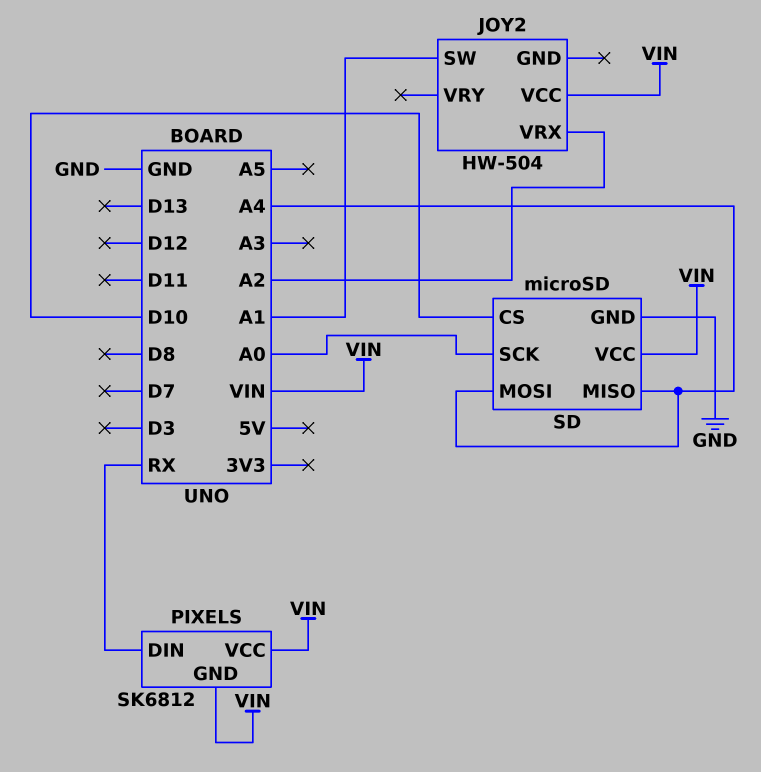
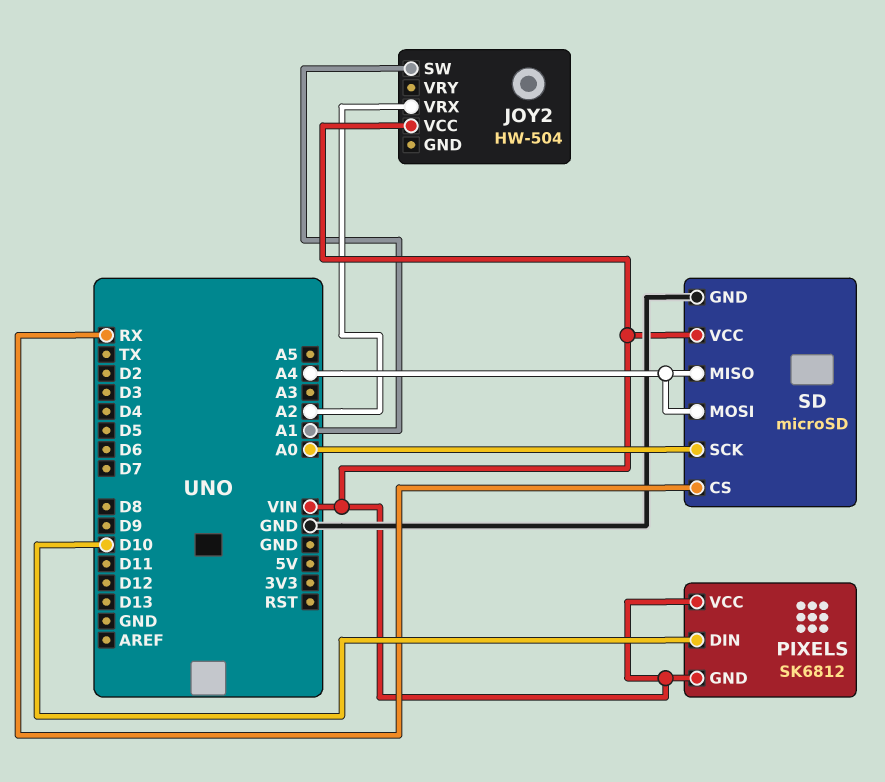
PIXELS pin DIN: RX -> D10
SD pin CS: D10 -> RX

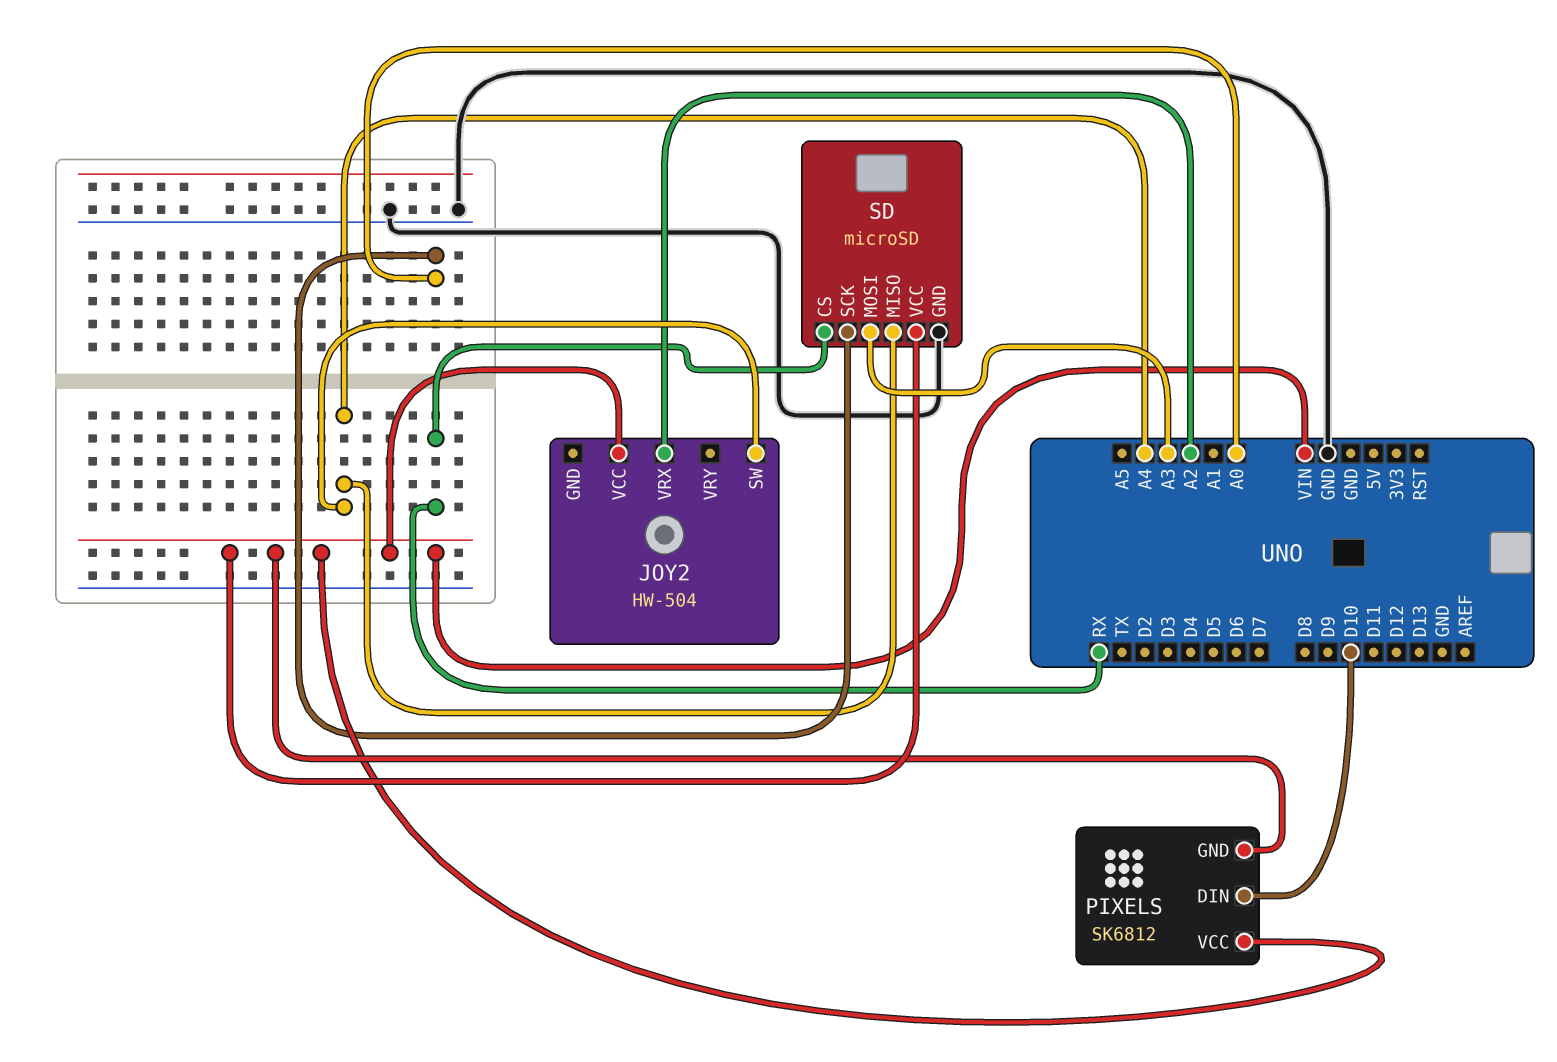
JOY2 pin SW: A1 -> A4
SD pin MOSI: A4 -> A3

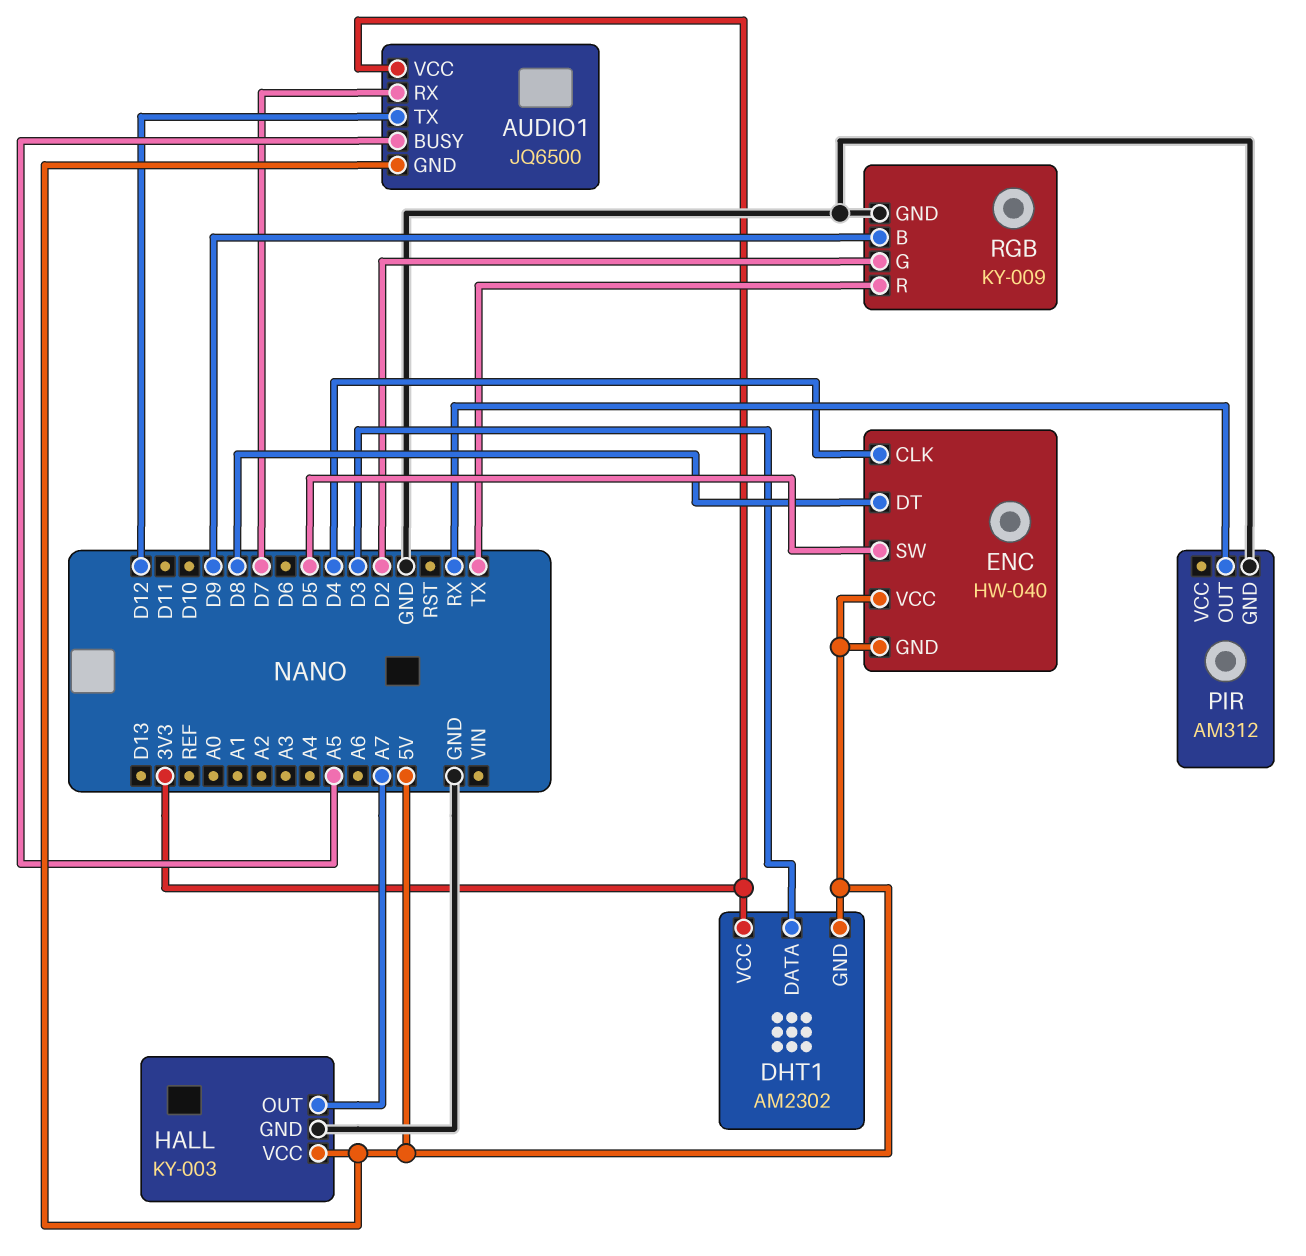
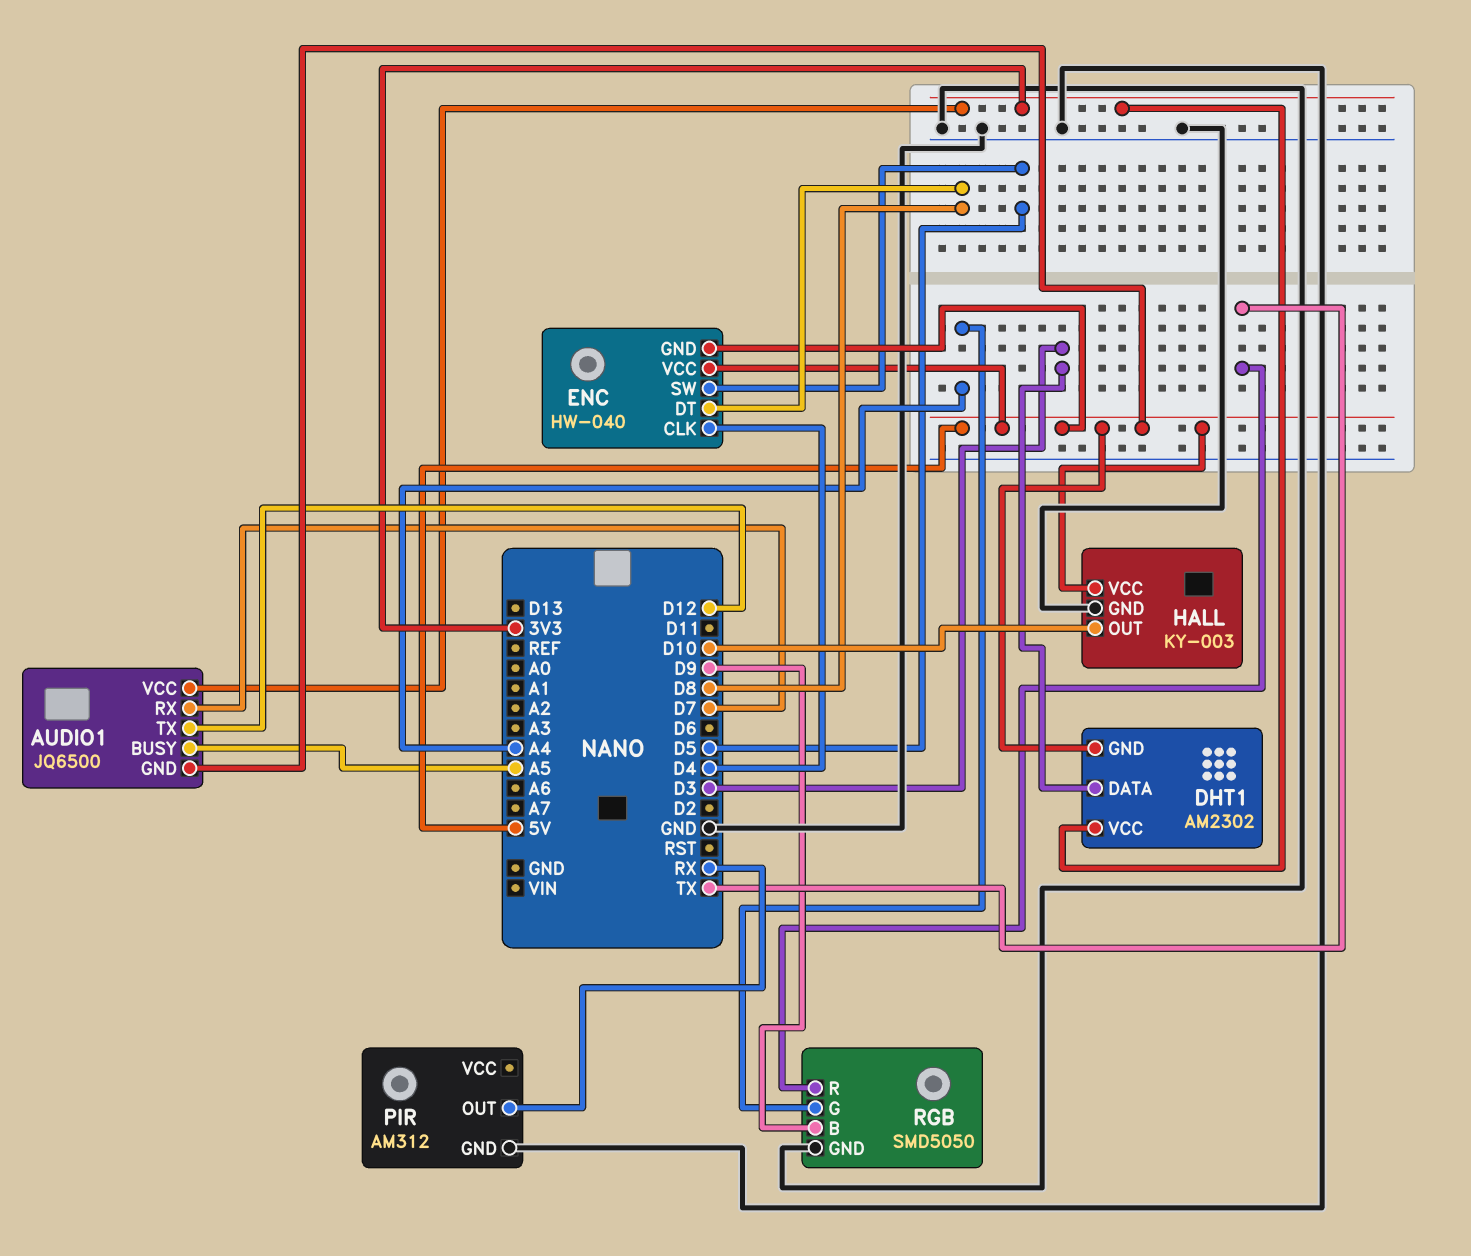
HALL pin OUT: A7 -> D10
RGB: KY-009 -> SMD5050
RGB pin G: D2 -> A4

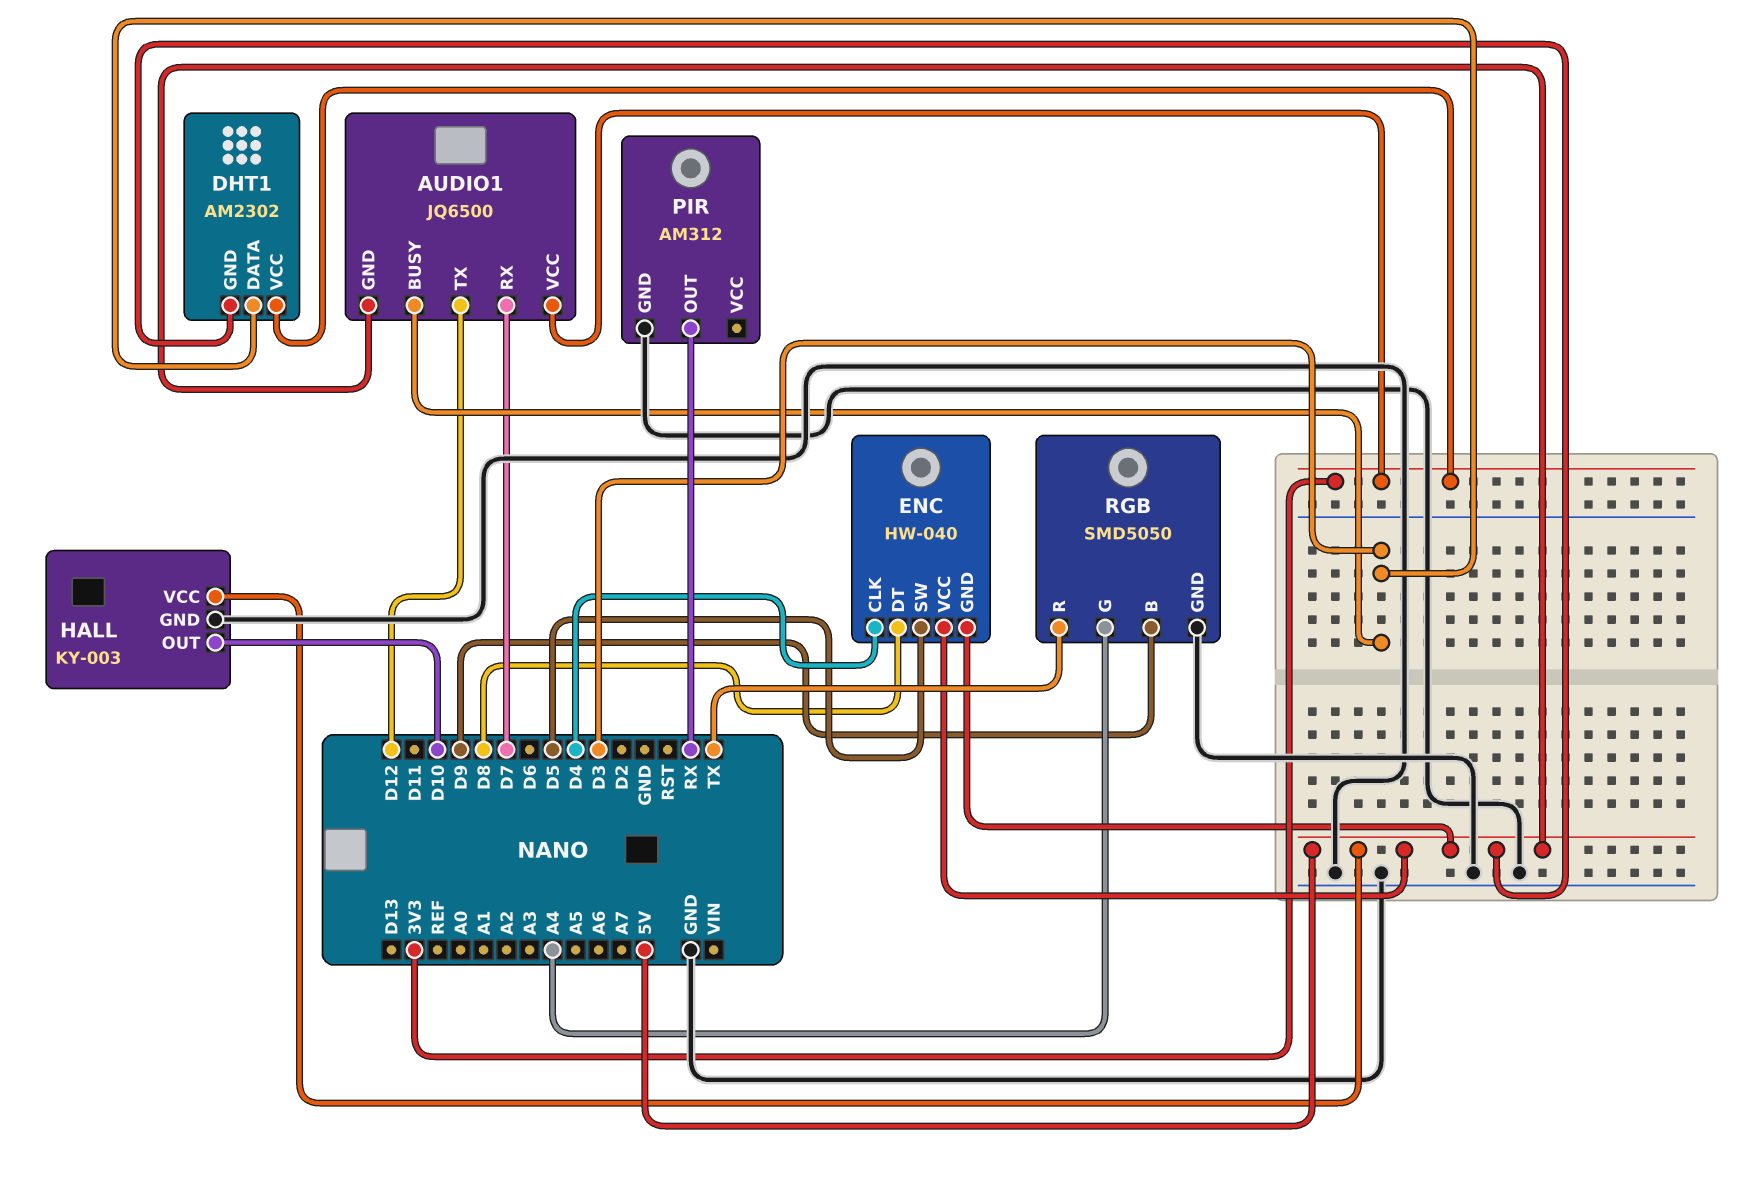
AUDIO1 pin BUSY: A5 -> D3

· · · · · · ·

Nothing but the lines from the one containing "RGB: KY-009 -> SMD5050" through the last line of the records should appear in the copy, exactly as written and without pictures.

RGB: KY-009 -> SMD5050
RGB pin G: D2 -> A4

AUDIO1 pin BUSY: A5 -> D3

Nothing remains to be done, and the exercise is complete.